*** PROVIDED MATERIAL Section Begins ***

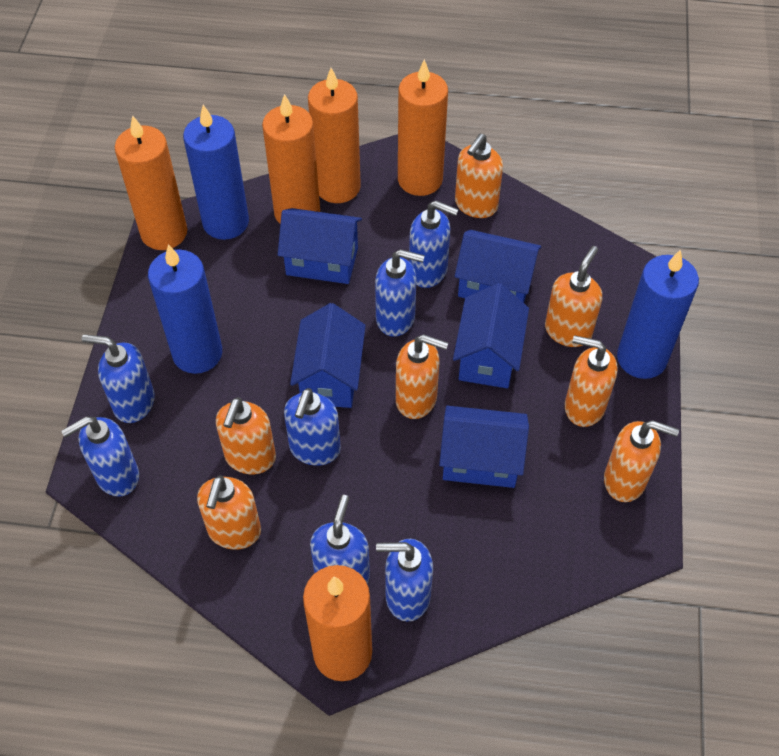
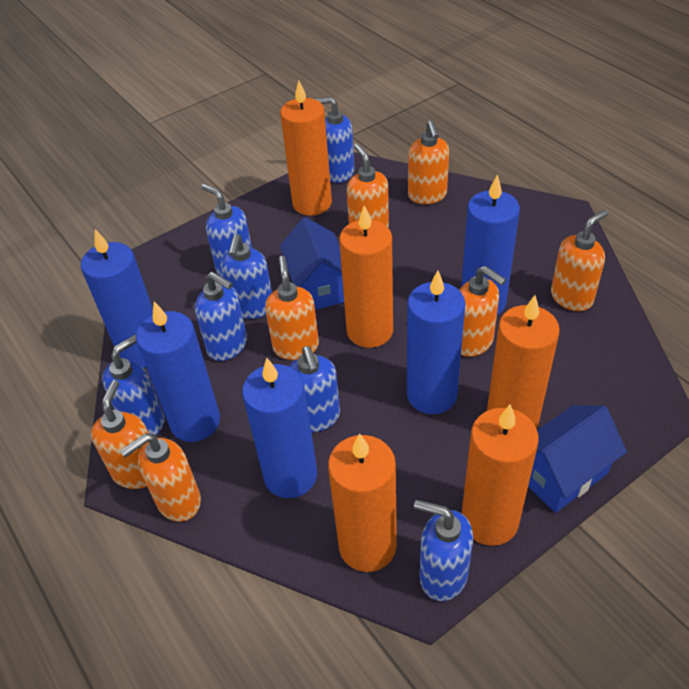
blue candle: 3 -> 5
blue house: 5 -> 2

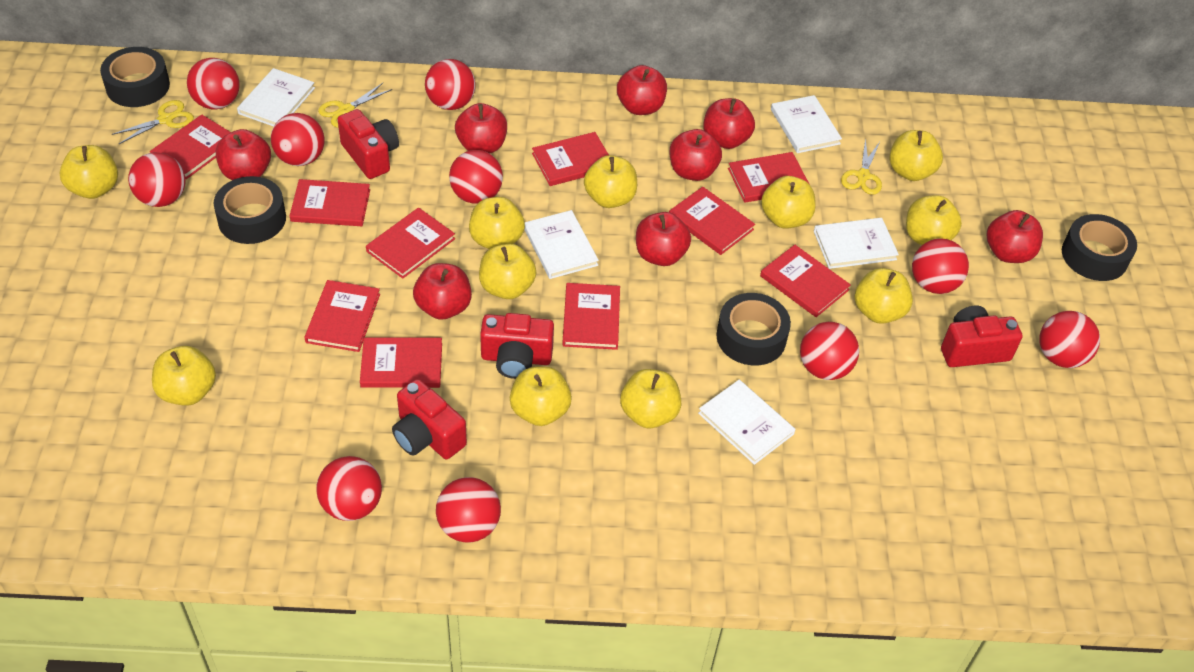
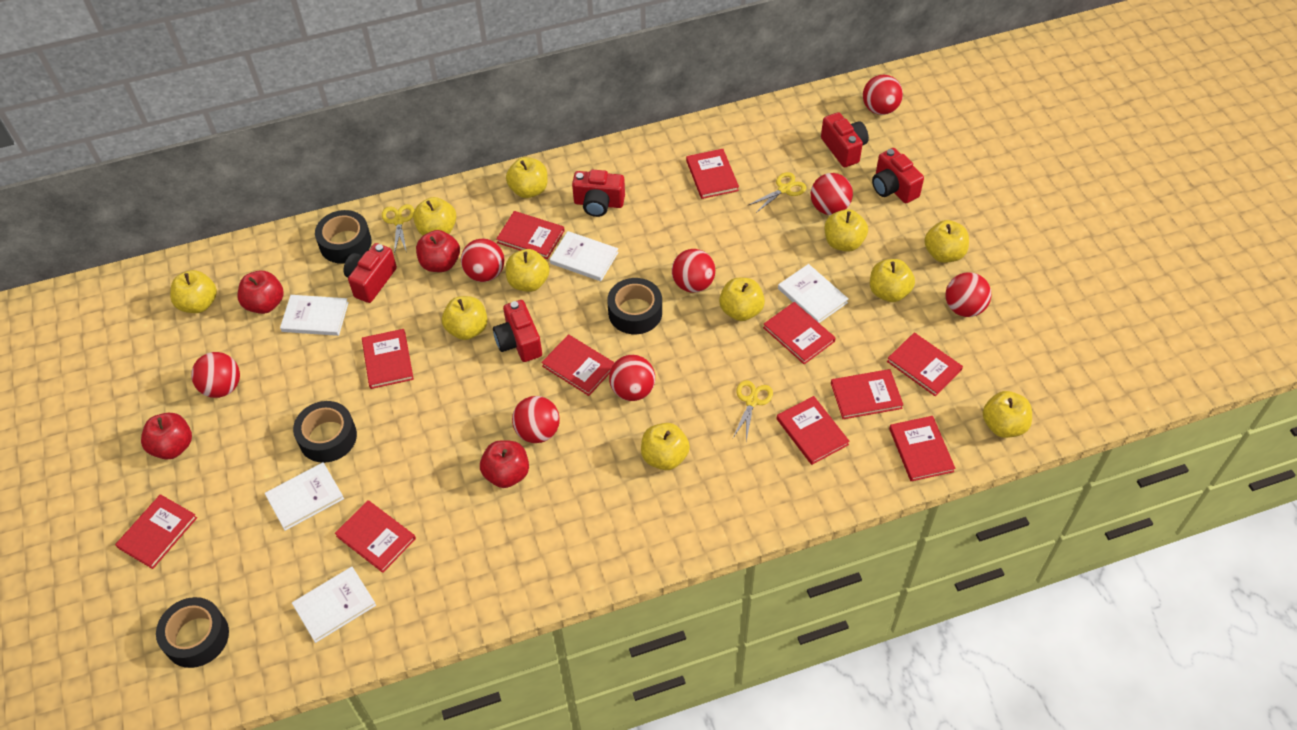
red apple: 8 -> 4
red ball: 10 -> 8
red book: 10 -> 11
red camera: 4 -> 5

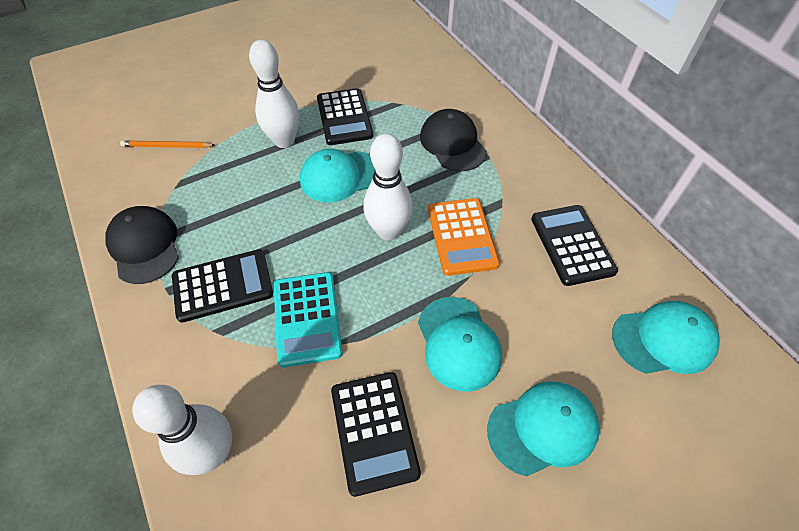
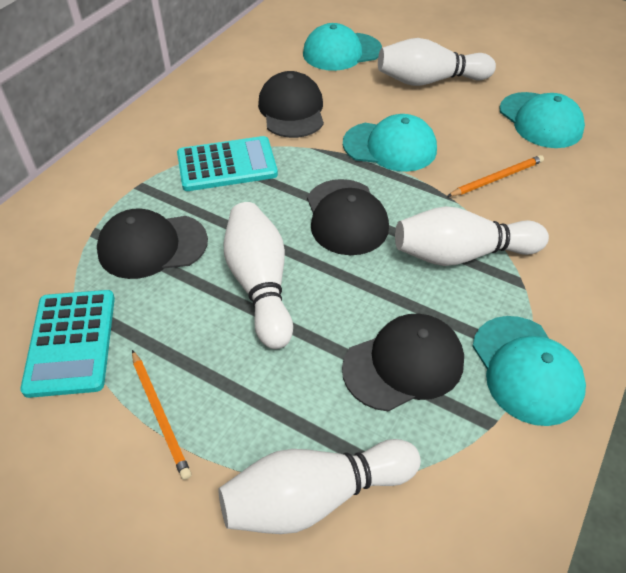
black calculator: 4 -> 0
black cap: 2 -> 4
orange calculator: 1 -> 0
orange pencil: 1 -> 2
turquoise calculator: 1 -> 2
white bowling pin: 3 -> 4

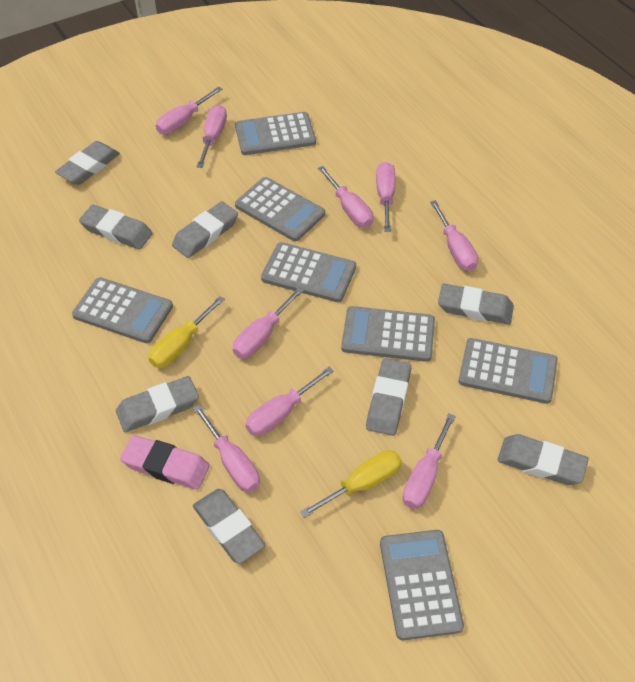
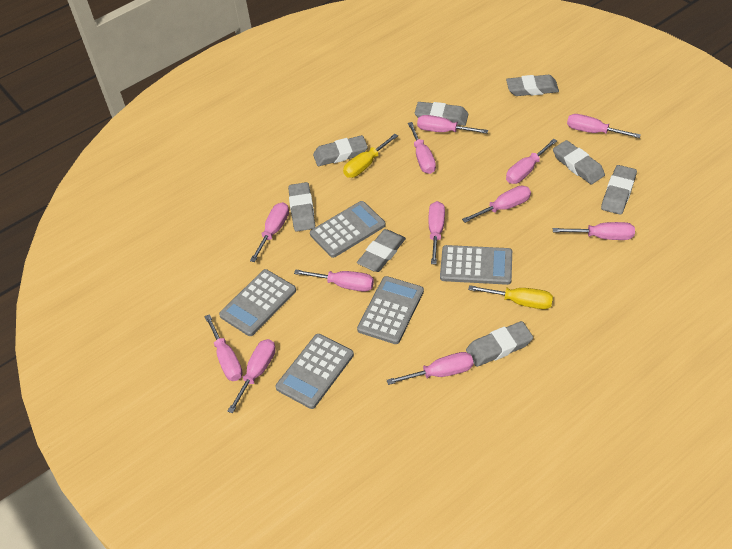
grey calculator: 7 -> 5
pink eraser: 1 -> 0
pink screwdriver: 9 -> 12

*** PROVIDED MATERIAL Section Ends ***

WHAT THE EXERCISE ASKS: The required answer is the material repeated exactly, with no images in it.

REPLY:
blue candle: 3 -> 5
blue house: 5 -> 2

red apple: 8 -> 4
red ball: 10 -> 8
red book: 10 -> 11
red camera: 4 -> 5

black calculator: 4 -> 0
black cap: 2 -> 4
orange calculator: 1 -> 0
orange pencil: 1 -> 2
turquoise calculator: 1 -> 2
white bowling pin: 3 -> 4

grey calculator: 7 -> 5
pink eraser: 1 -> 0
pink screwdriver: 9 -> 12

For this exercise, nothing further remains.